» Given records:
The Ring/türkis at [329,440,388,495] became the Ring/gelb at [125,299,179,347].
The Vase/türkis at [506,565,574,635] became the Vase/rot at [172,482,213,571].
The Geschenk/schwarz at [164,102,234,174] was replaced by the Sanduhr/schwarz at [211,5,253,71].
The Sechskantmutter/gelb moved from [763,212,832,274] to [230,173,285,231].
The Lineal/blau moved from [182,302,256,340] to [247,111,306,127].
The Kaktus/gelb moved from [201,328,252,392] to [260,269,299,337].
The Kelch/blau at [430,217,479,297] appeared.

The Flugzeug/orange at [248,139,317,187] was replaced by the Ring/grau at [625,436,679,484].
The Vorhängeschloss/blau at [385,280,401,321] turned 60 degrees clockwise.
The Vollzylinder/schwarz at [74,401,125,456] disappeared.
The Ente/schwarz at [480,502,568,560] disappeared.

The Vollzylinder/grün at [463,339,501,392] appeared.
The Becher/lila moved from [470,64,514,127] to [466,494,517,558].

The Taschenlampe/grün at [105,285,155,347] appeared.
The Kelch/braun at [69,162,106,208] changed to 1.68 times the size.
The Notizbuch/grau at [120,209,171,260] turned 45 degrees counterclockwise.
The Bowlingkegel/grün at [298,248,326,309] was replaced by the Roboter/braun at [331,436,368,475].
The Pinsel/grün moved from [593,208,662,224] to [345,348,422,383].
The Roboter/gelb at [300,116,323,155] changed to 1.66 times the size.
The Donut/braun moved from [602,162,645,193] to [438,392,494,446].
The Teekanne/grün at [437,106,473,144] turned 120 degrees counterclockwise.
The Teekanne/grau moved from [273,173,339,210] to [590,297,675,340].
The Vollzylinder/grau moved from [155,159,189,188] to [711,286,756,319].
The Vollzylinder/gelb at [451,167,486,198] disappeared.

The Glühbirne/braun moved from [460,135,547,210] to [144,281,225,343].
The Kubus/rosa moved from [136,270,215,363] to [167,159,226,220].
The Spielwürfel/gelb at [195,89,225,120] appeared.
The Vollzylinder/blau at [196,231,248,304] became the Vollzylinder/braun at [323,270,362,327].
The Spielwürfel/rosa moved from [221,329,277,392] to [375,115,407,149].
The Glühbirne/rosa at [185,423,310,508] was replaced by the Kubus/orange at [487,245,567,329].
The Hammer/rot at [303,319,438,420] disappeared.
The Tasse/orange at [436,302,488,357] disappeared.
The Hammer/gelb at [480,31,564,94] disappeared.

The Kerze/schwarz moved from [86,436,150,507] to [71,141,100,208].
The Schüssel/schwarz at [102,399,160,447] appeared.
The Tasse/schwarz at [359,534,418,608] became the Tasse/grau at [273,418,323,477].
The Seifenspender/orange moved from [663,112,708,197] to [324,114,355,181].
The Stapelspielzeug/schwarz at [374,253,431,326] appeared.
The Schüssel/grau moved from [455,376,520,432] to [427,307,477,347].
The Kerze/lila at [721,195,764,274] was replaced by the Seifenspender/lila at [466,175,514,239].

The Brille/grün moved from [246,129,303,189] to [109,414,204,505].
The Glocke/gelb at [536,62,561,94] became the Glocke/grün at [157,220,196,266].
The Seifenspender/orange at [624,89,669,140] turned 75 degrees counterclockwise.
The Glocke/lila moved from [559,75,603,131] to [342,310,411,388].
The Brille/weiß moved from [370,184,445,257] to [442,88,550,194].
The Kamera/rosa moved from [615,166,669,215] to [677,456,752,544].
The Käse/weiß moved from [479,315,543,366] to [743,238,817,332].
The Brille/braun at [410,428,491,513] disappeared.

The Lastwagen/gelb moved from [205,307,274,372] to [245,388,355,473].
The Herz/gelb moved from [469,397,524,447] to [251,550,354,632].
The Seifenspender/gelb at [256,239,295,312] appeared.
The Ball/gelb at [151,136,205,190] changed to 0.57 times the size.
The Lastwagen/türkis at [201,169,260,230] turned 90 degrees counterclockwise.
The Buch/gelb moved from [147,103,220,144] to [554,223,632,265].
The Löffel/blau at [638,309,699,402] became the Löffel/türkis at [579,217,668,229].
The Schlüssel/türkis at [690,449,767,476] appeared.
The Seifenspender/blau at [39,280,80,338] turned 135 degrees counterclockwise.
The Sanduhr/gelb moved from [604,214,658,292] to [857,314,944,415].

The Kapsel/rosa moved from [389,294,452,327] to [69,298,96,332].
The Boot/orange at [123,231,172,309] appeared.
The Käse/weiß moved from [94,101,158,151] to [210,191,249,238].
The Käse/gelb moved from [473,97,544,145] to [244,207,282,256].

» Your assignment:
Return, with no change at all, every line in the entries above from the line containing "The Sechskantmutter/gelb moved" through the line containing "The Kaktus/gelb moved".

» Solution to the problem:
The Sechskantmutter/gelb moved from [763,212,832,274] to [230,173,285,231].
The Lineal/blau moved from [182,302,256,340] to [247,111,306,127].
The Kaktus/gelb moved from [201,328,252,392] to [260,269,299,337].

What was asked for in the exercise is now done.